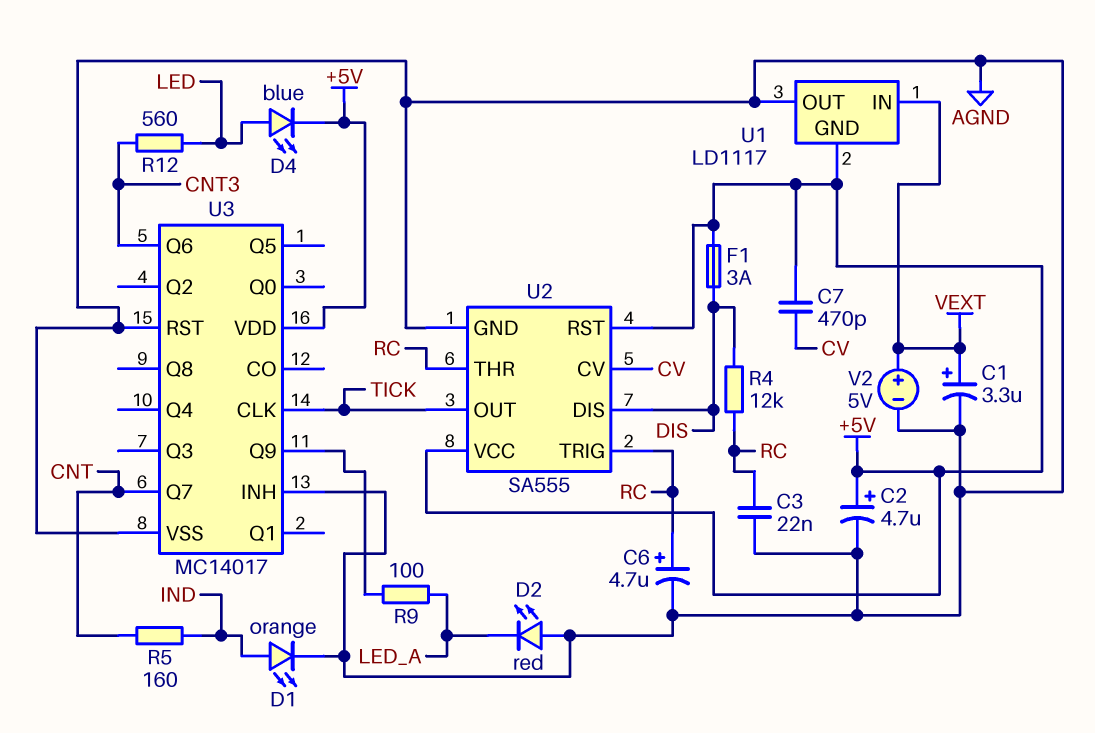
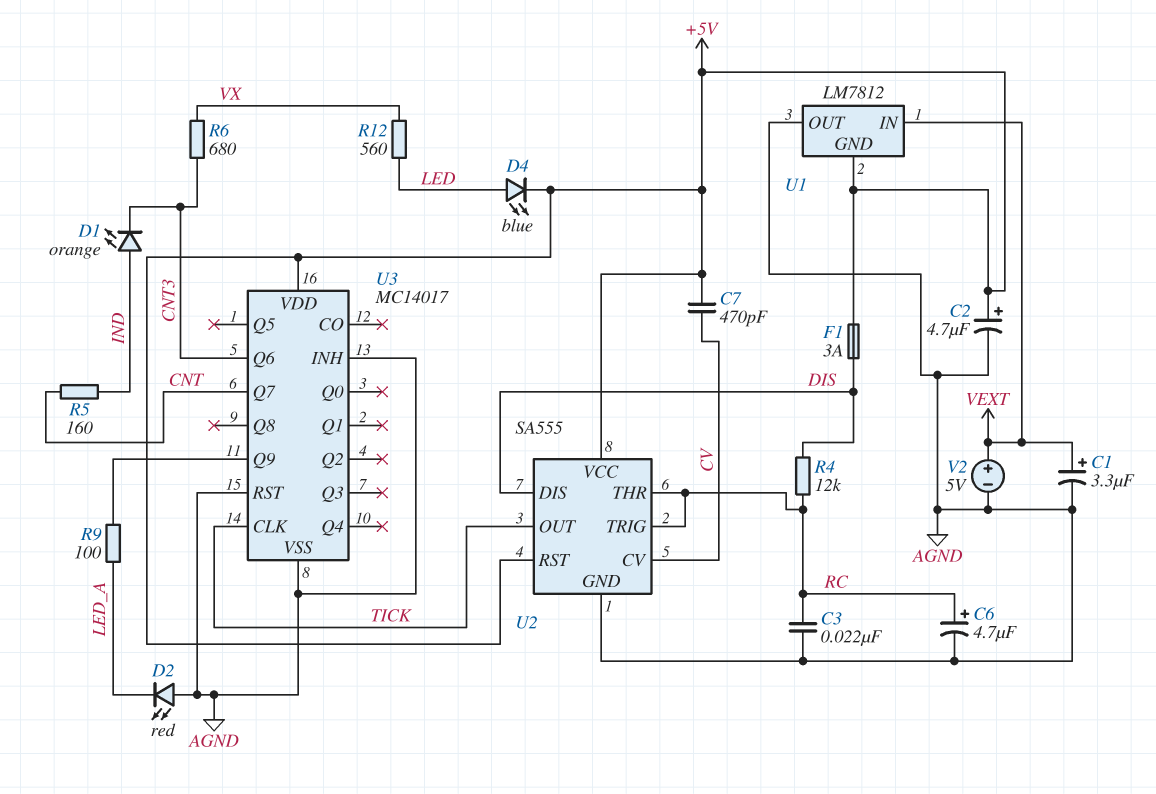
D1: LED orange (A IND, K AGND) -> LED orange (A IND, K CNT3)
R6: none -> 680 (CNT3, VX)
R12: 560 (CNT3, LED) -> 560 (LED, VX)
U1: LD1117 -> LM7812

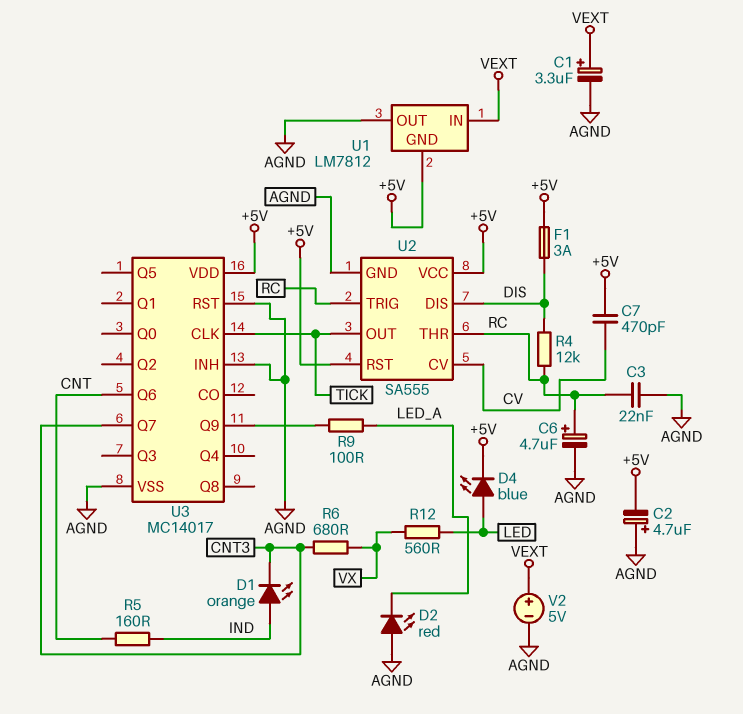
C2: 4.7uF (plus +5V, minus AGND) -> 4.7uF (plus AGND, minus +5V)
U3 pin Q6: CNT3 -> CNT
U3 pin Q7: CNT -> CNT3

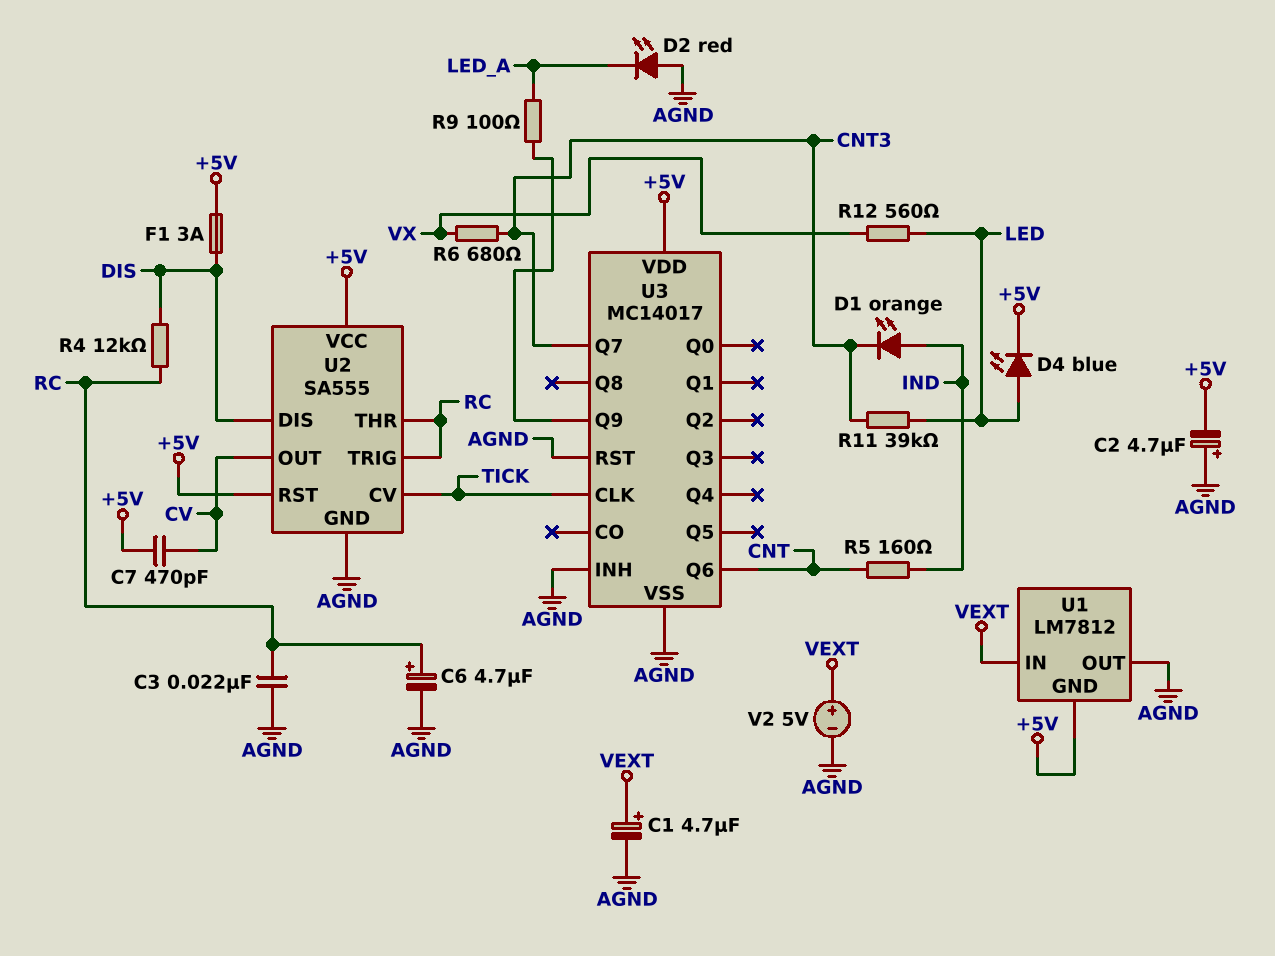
C1: 3.3uF (plus VEXT, minus AGND) -> 4.7uF (plus VEXT, minus AGND)
R11: none -> 39k (CNT3, LED)
U2 pin CV: CV -> TICK
U2 pin OUT: TICK -> CV

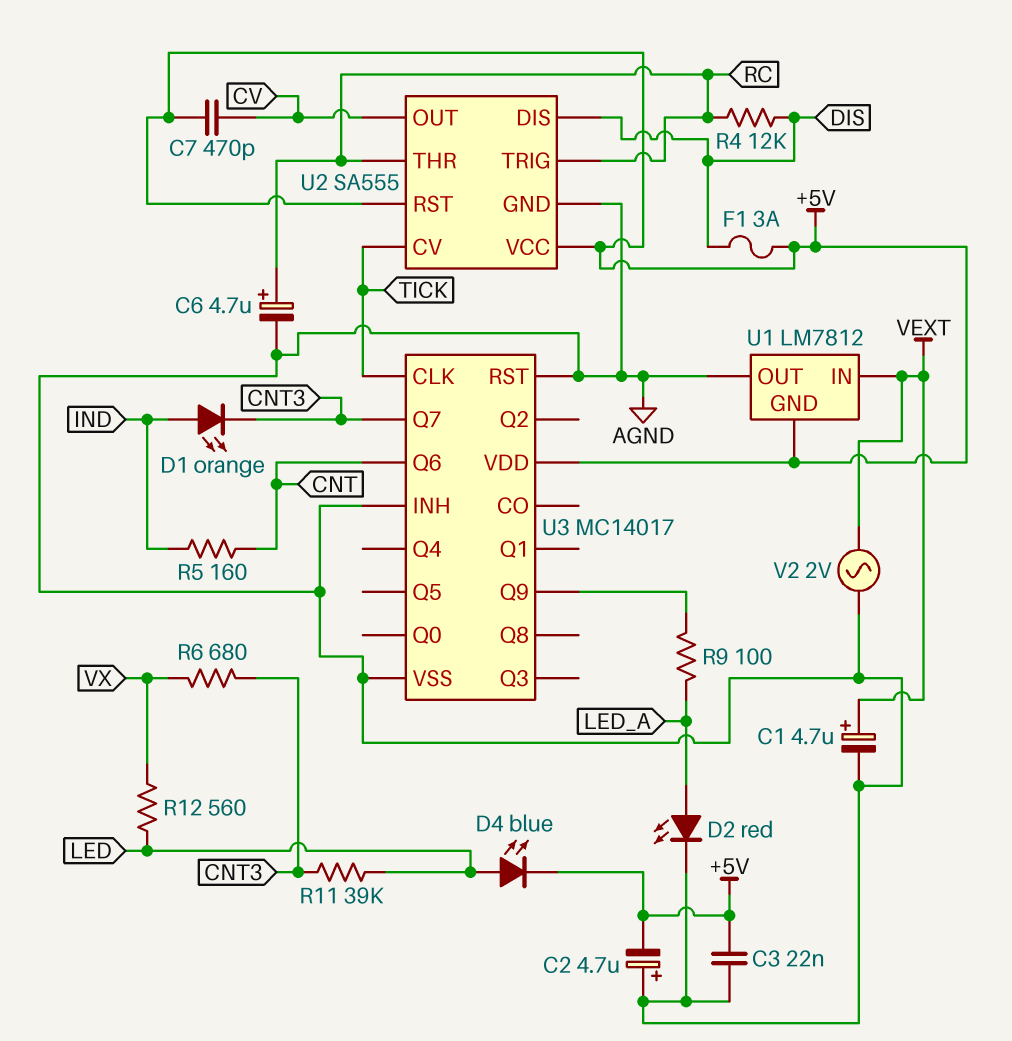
C3: 22nF (AGND, RC) -> 22nF (+5V, AGND)
D2: LED red (A AGND, K LED_A) -> LED red (A LED_A, K AGND)
V2: 5V (plus VEXT, minus AGND) -> AC 2V (AGND, VEXT)

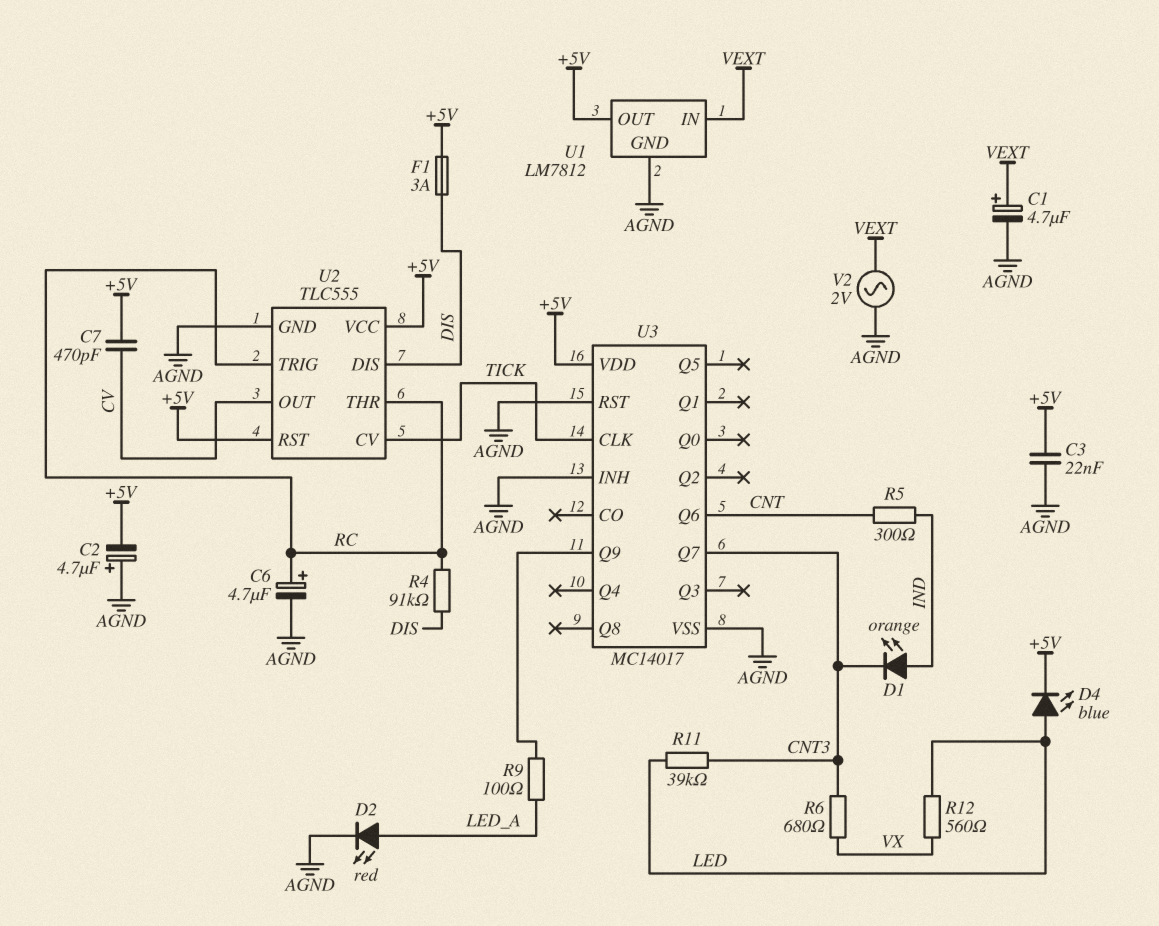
R4: 12k (DIS, RC) -> 91k (DIS, RC)
R5: 160 (CNT, IND) -> 300 (CNT, IND)
U1 pin GND: +5V -> AGND
U1 pin OUT: AGND -> +5V
U2: SA555 -> TLC555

Requirement:
Count the lines of these entries that hold the string "minus", and give only that number.

Answer section:
3